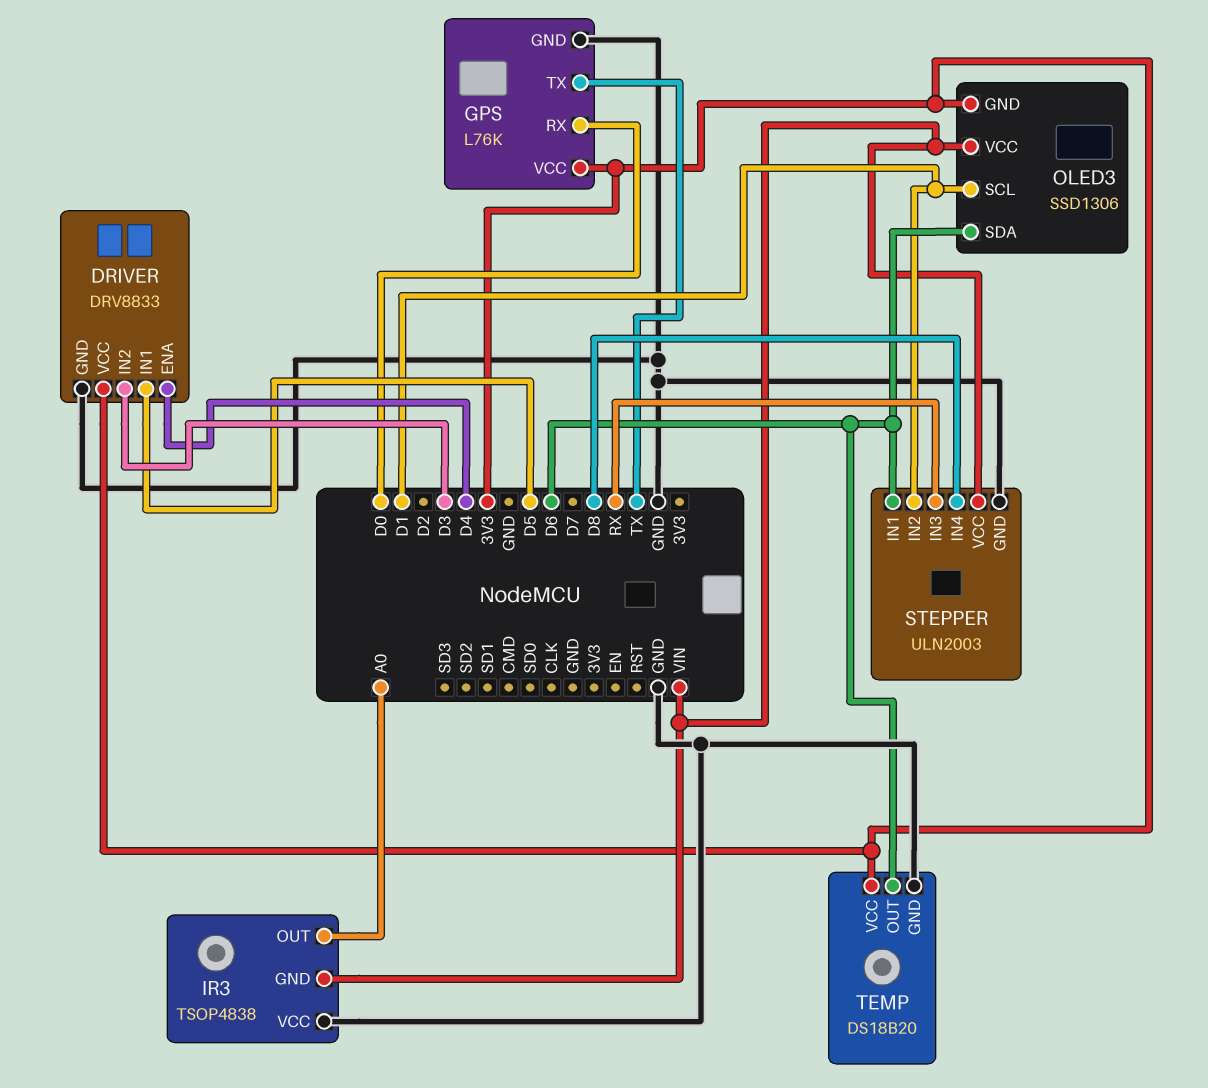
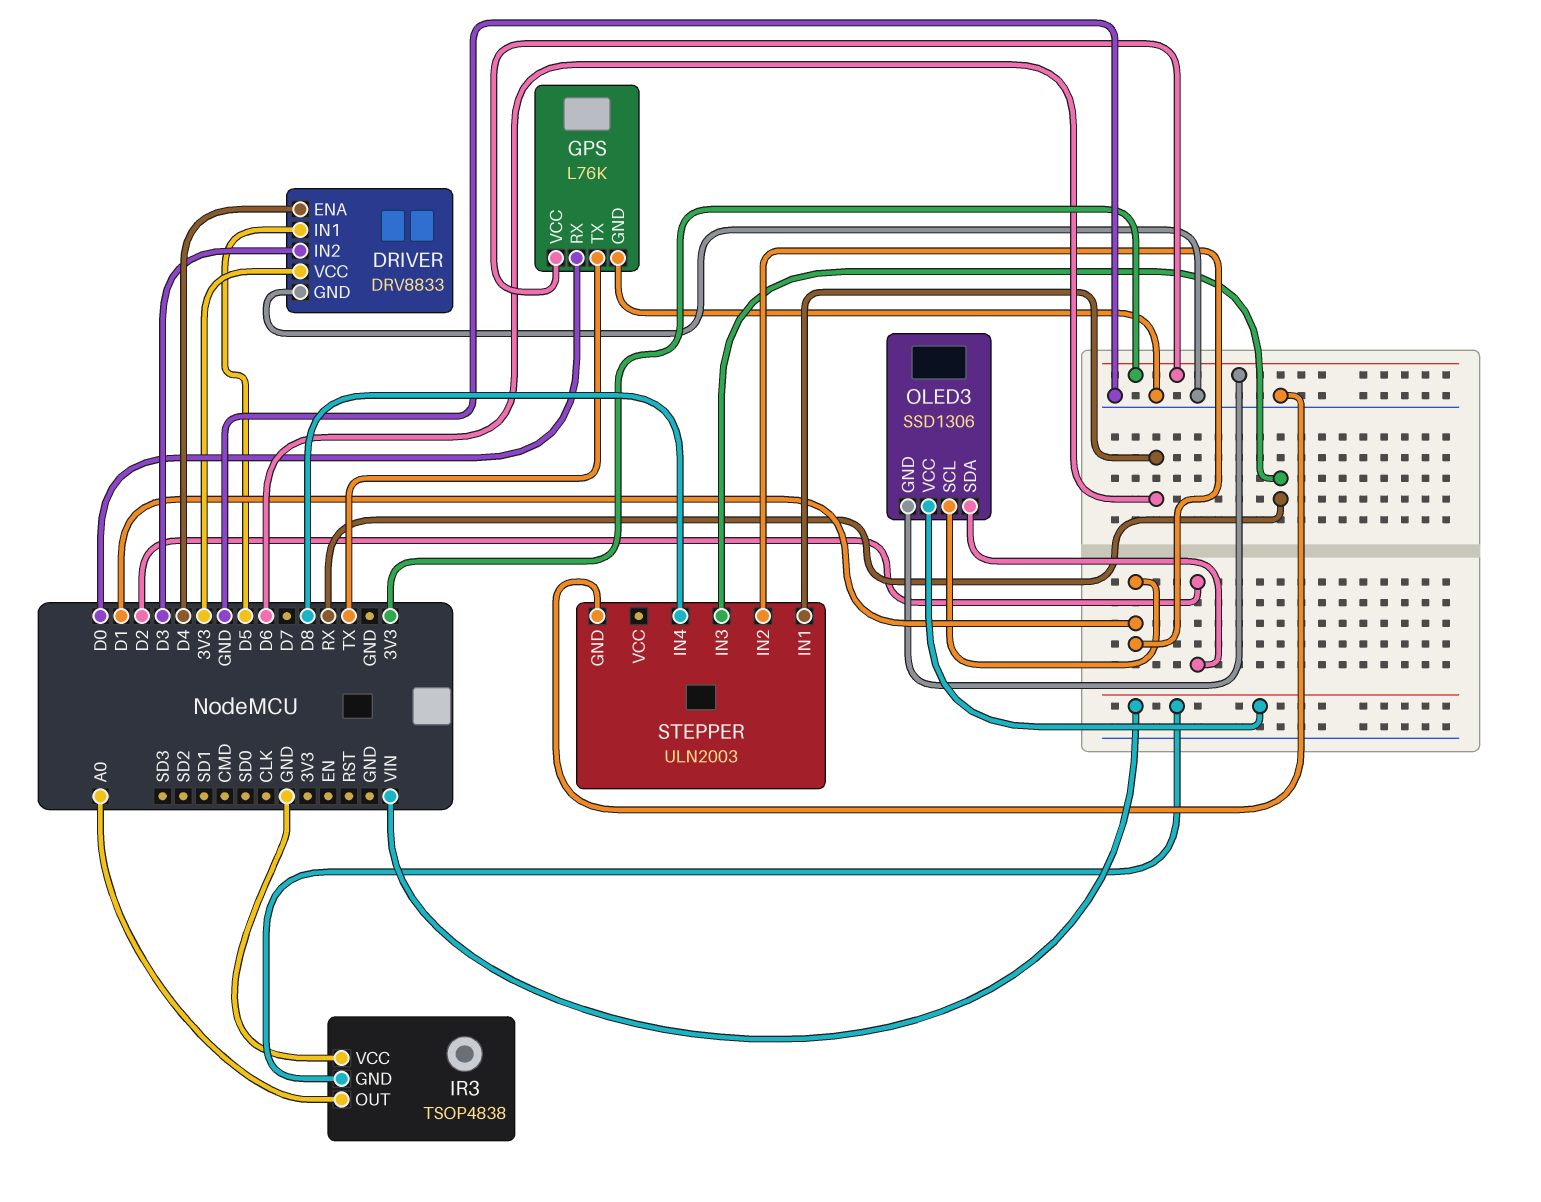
OLED3 pin SDA: D6 -> D2
STEPPER pin VCC: VIN -> none
TEMP: DS18B20 -> none
TEMP pin GND: GND -> none
TEMP pin OUT: D6 -> none
TEMP pin VCC: 3V3 -> none

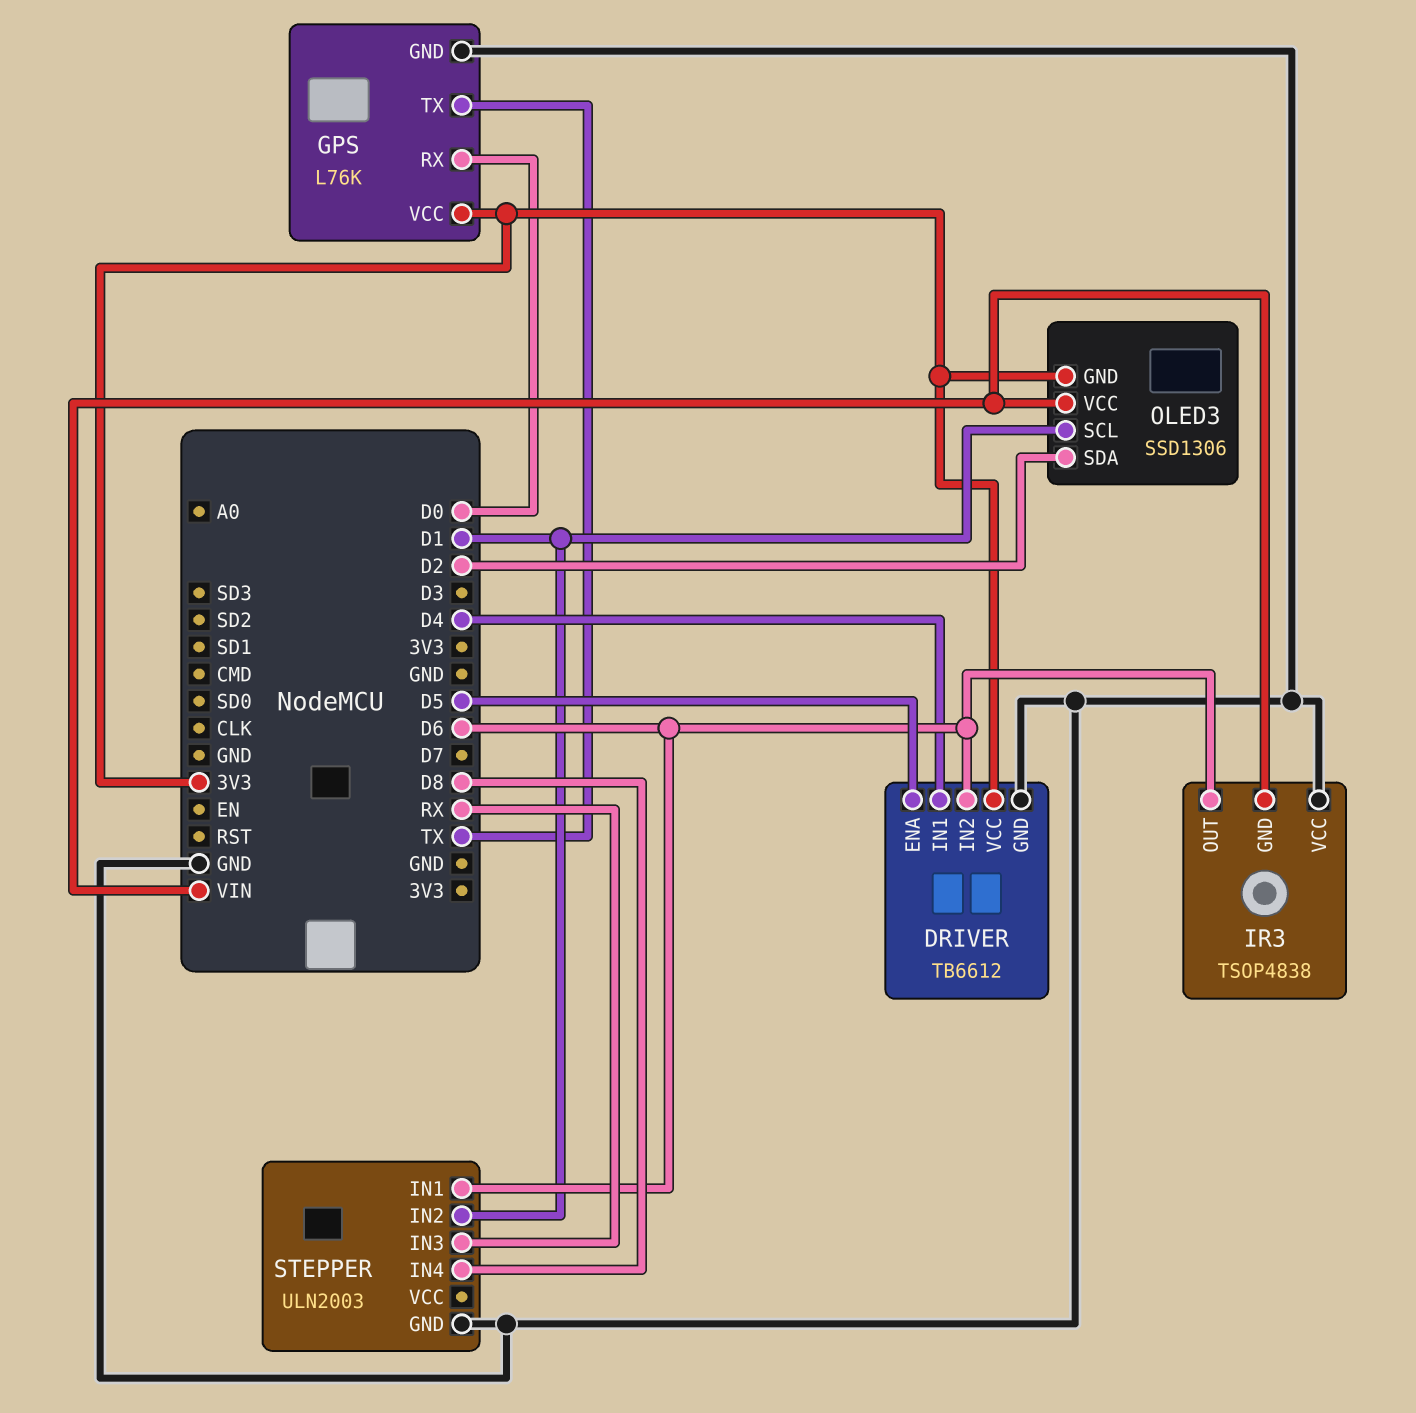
DRIVER: DRV8833 -> TB6612
DRIVER pin ENA: D4 -> D5
DRIVER pin IN1: D5 -> D4
DRIVER pin IN2: D3 -> D6
IR3 pin OUT: A0 -> D6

* [WHAT YOU SHOULD DO]:
Each line above with the string "TEMP" in it should be located and copied.

* [FINISHED TASK]:
TEMP: DS18B20 -> none
TEMP pin GND: GND -> none
TEMP pin OUT: D6 -> none
TEMP pin VCC: 3V3 -> none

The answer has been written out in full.